### Given data

++++++++++

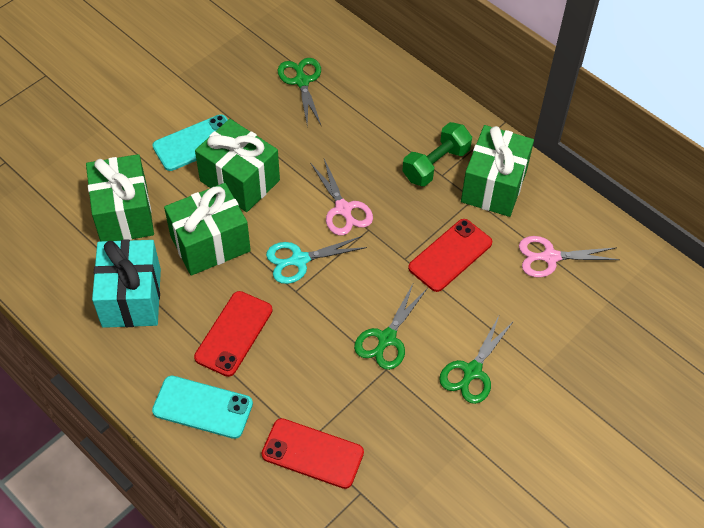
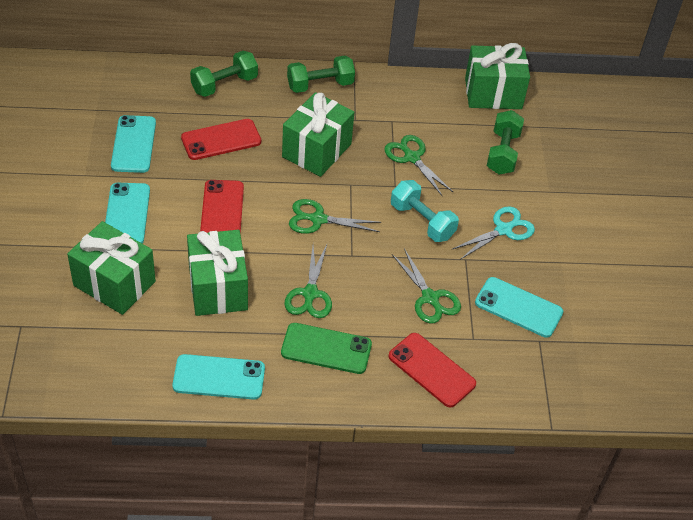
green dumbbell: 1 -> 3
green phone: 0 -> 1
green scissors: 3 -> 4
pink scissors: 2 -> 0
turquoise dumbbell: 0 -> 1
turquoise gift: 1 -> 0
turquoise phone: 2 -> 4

++++++++++

### Problem details
Copy each line of the material where "green" is found.

### Written response
green dumbbell: 1 -> 3
green phone: 0 -> 1
green scissors: 3 -> 4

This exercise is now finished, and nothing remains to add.